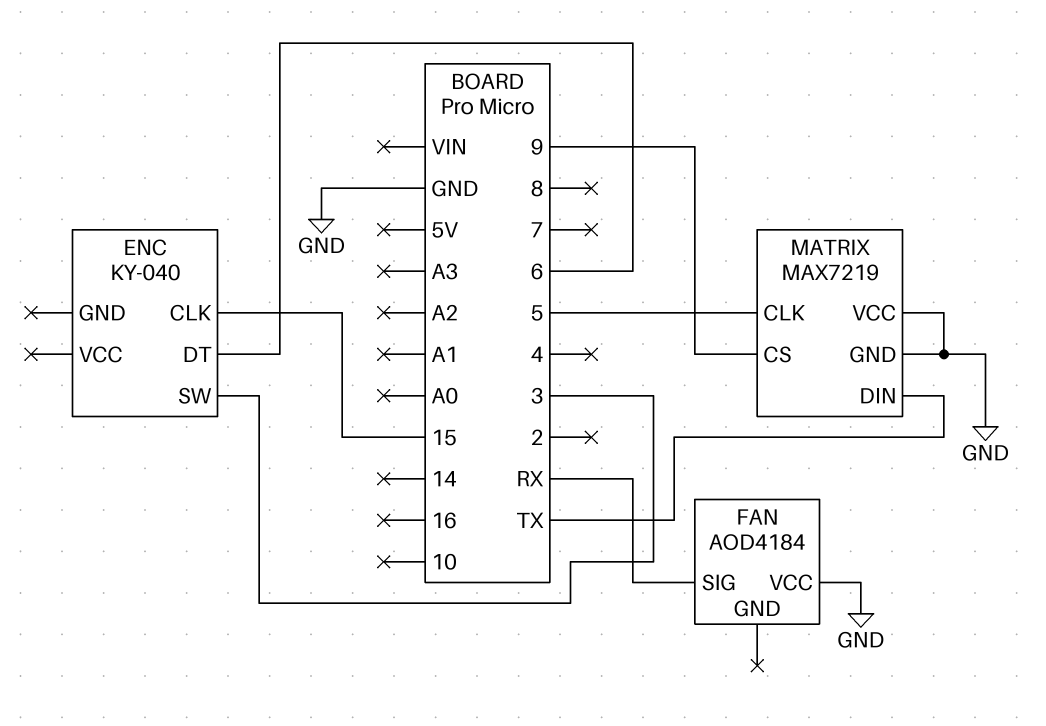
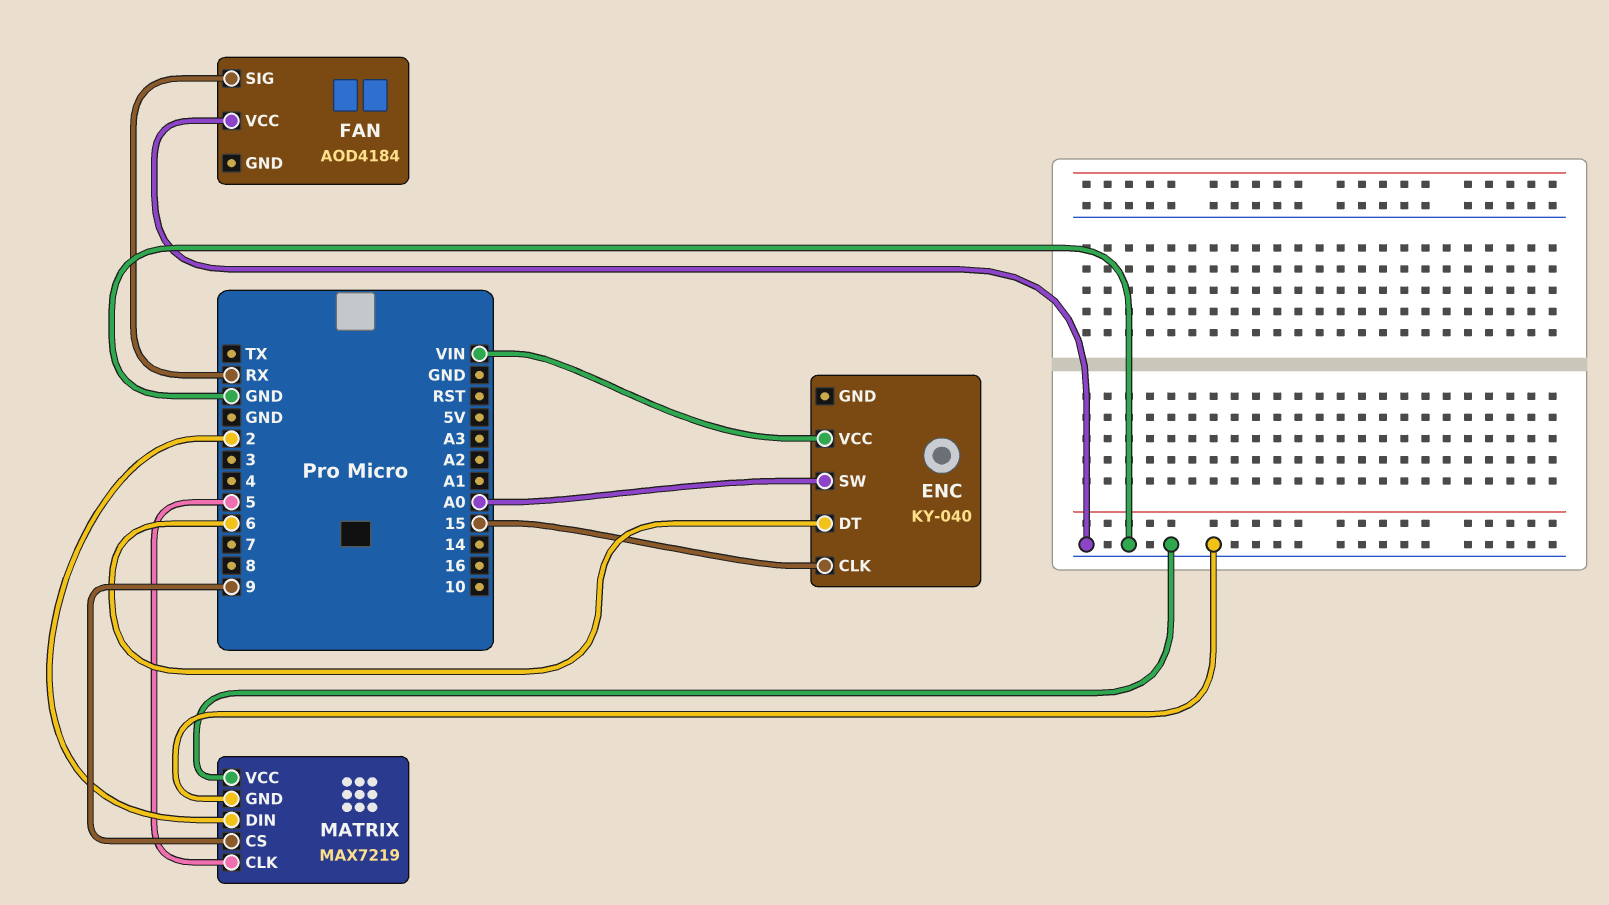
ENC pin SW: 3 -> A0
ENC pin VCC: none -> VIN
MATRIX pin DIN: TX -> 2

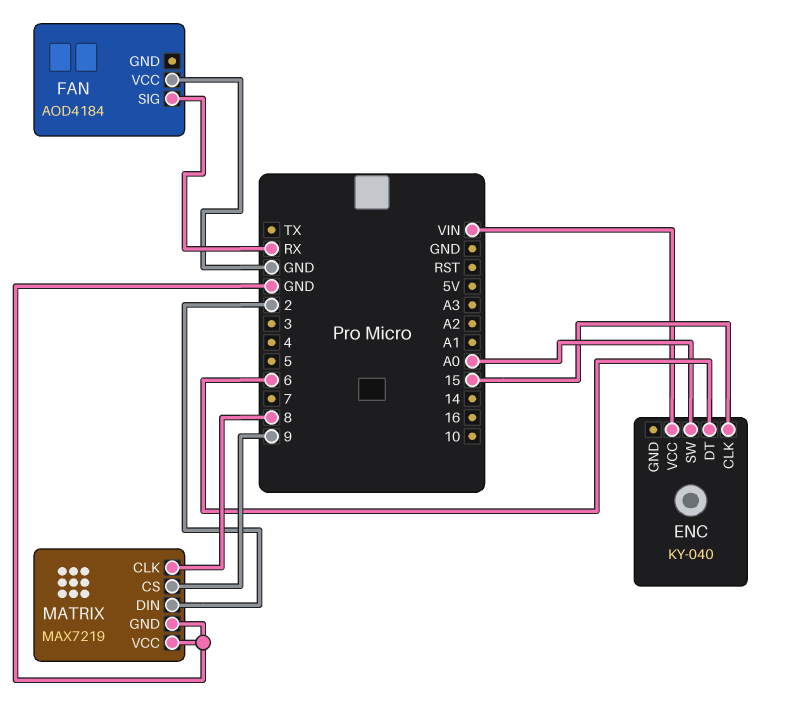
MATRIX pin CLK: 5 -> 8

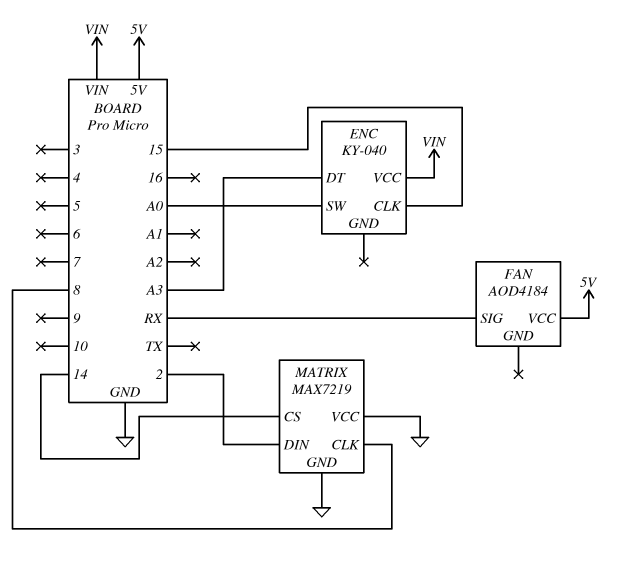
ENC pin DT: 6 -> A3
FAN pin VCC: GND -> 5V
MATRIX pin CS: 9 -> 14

• _What you will do_
Every record above must be given again exactly; drop the pictures.

• _The completed task_
ENC pin SW: 3 -> A0
ENC pin VCC: none -> VIN
MATRIX pin DIN: TX -> 2

MATRIX pin CLK: 5 -> 8

ENC pin DT: 6 -> A3
FAN pin VCC: GND -> 5V
MATRIX pin CS: 9 -> 14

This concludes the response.